** MATERIAL TO PROCESS **
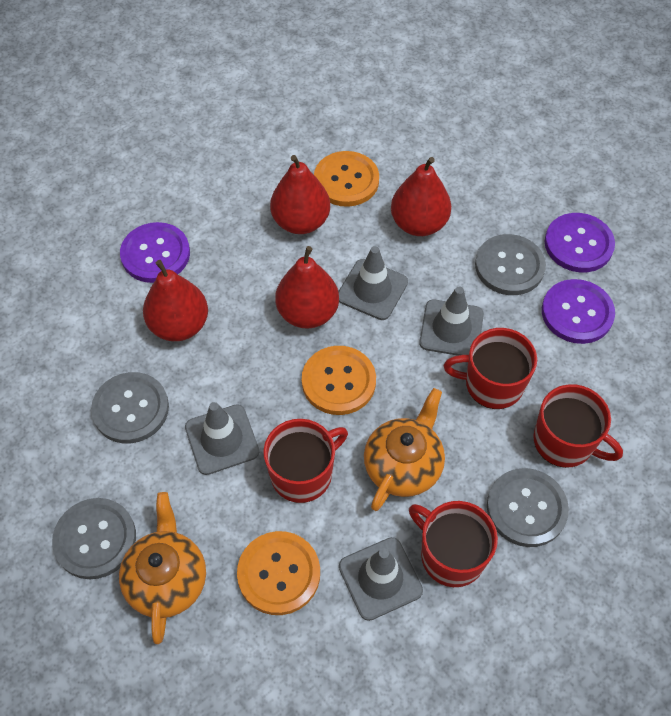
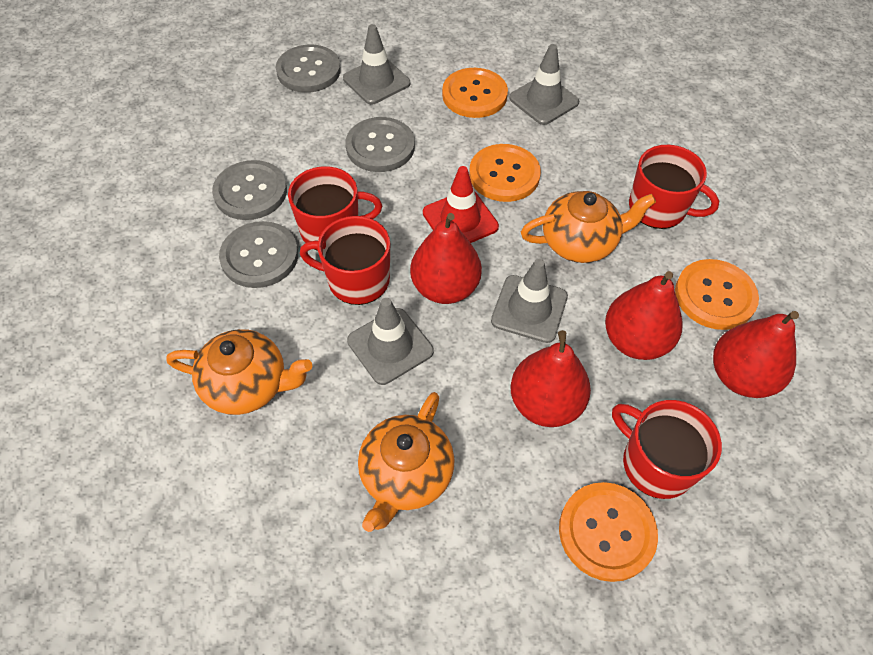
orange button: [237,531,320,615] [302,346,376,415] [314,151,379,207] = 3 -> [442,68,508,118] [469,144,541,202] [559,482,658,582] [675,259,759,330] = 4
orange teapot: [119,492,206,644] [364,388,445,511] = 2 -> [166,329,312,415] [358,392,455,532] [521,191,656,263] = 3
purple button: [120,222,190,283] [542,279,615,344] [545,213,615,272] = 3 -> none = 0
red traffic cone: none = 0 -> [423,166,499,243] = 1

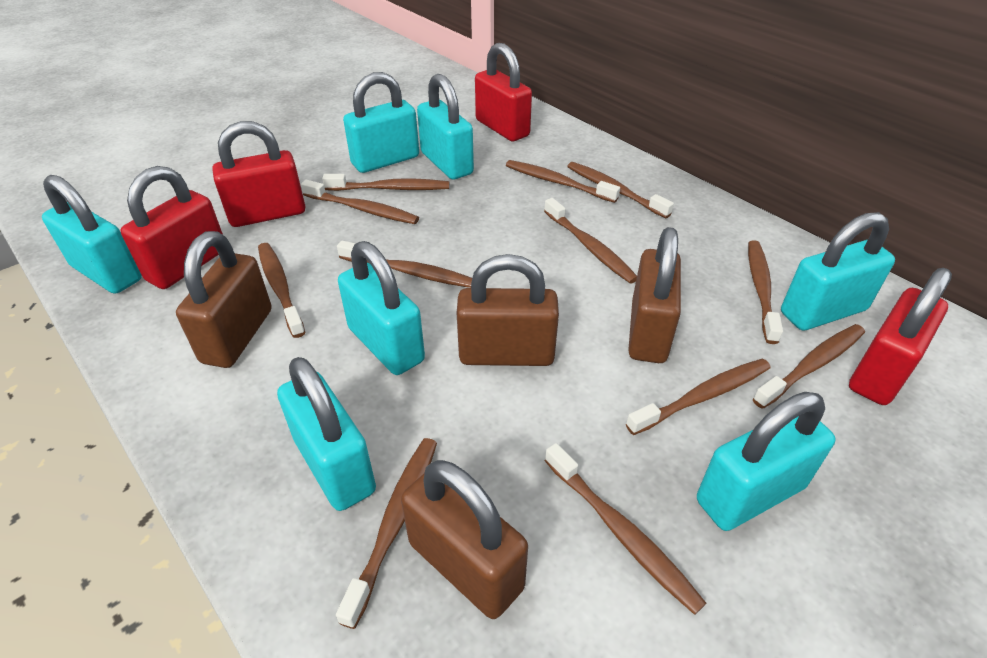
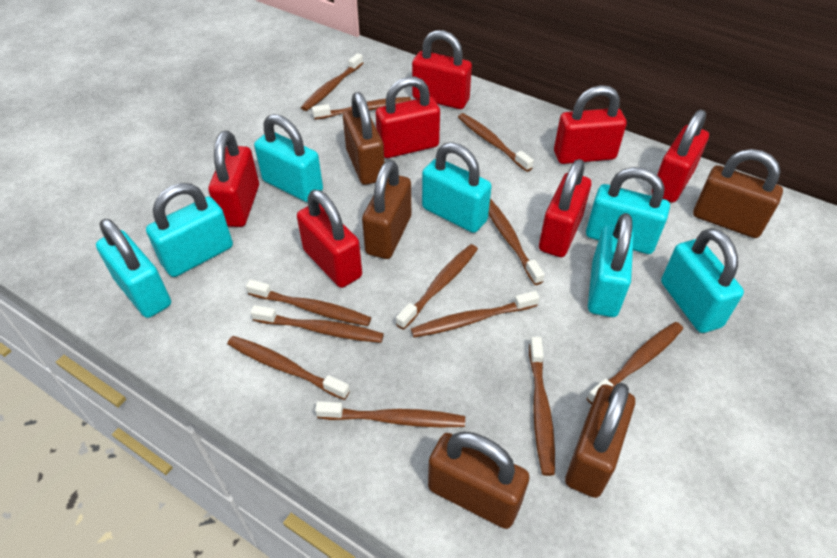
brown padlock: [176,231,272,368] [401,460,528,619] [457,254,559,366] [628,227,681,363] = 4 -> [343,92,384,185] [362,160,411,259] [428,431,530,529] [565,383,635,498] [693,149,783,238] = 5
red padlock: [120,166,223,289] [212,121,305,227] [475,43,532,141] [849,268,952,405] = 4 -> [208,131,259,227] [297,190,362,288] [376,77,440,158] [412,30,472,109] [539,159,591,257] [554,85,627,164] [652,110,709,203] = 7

** PROBLEM REQUIREMENTS **
Within the data, how many lines hold the word "button"? State the number alone.

** RESULT FOR THIS TASK **
2